◆ WHAT IS REQUIRED ◆
Gather each line of the entries below that includes "from".

◆ ENTRIES SHOWN ◆
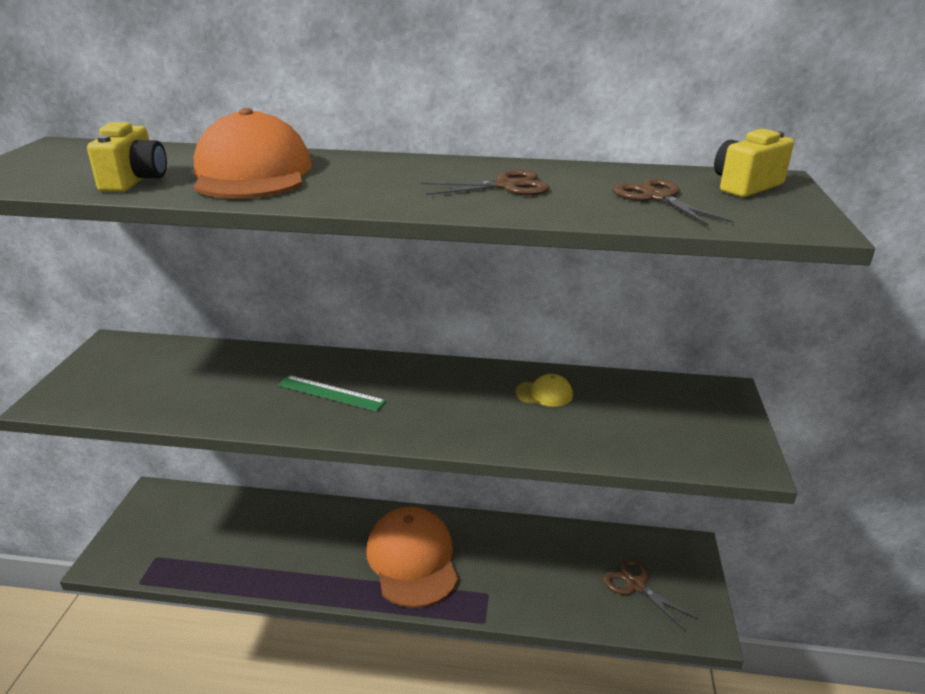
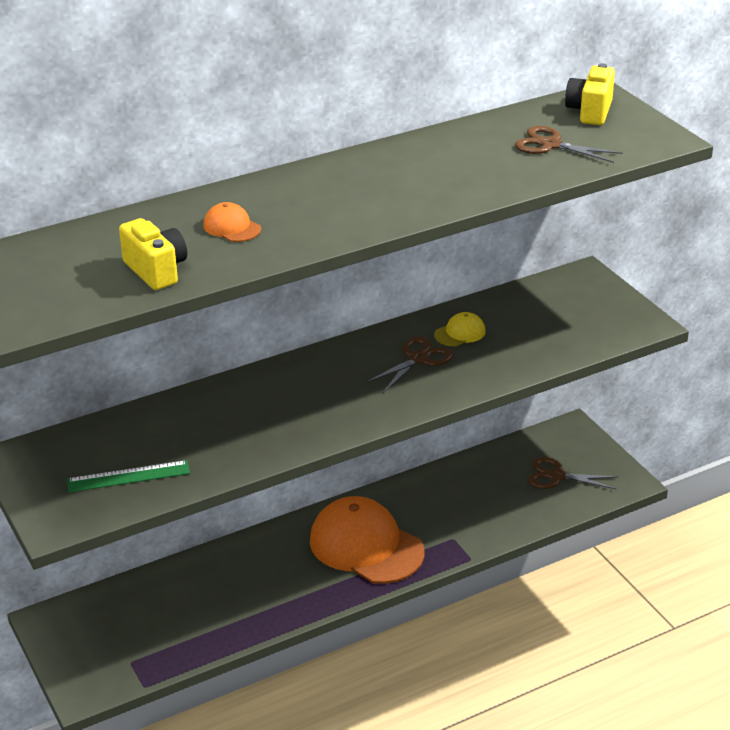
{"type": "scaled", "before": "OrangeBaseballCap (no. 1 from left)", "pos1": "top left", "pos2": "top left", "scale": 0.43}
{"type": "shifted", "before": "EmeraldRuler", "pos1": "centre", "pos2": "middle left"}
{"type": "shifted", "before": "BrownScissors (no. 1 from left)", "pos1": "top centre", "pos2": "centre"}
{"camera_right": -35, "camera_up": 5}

...

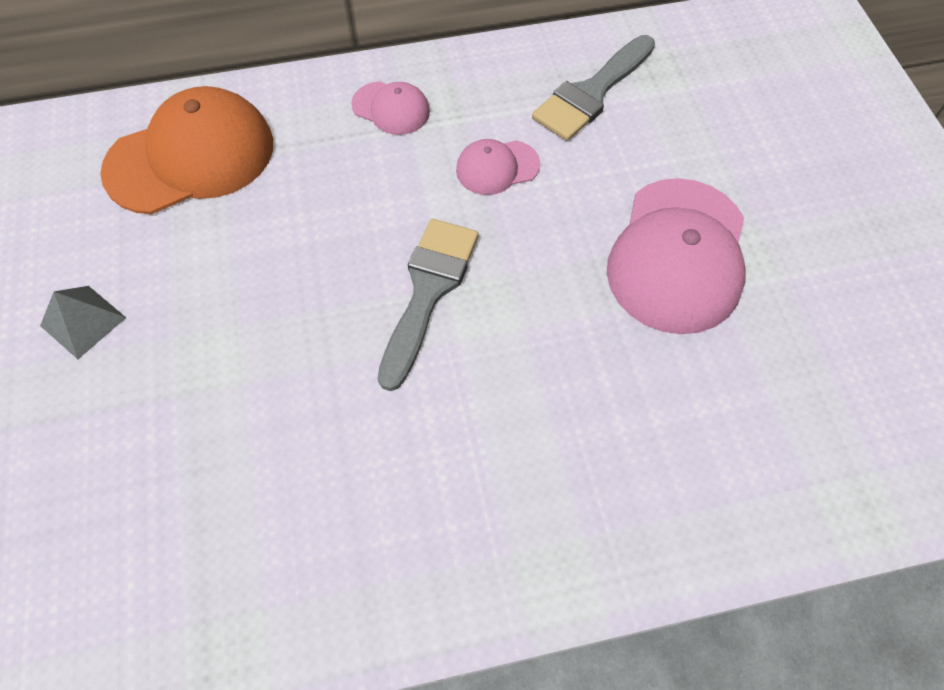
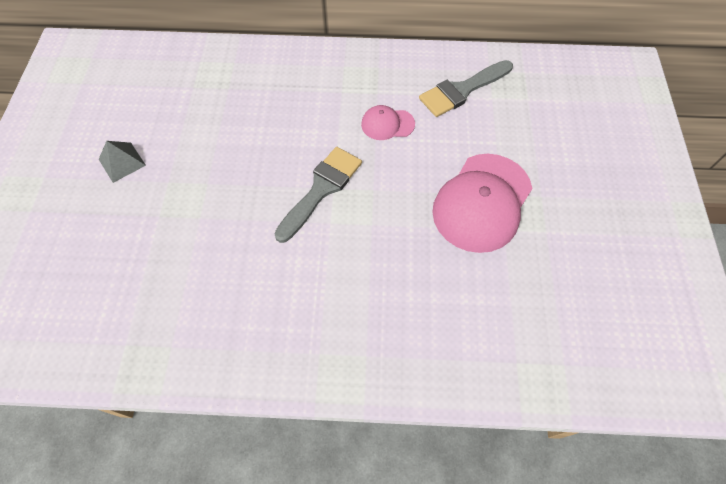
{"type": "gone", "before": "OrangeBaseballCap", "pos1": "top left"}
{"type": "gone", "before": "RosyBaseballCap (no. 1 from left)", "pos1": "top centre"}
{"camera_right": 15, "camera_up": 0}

◆ RESULT OF THIS EXERCISE ◆
{"type": "scaled", "before": "OrangeBaseballCap (no. 1 from left)", "pos1": "top left", "pos2": "top left", "scale": 0.43}
{"type": "shifted", "before": "BrownScissors (no. 1 from left)", "pos1": "top centre", "pos2": "centre"}
{"type": "gone", "before": "RosyBaseballCap (no. 1 from left)", "pos1": "top centre"}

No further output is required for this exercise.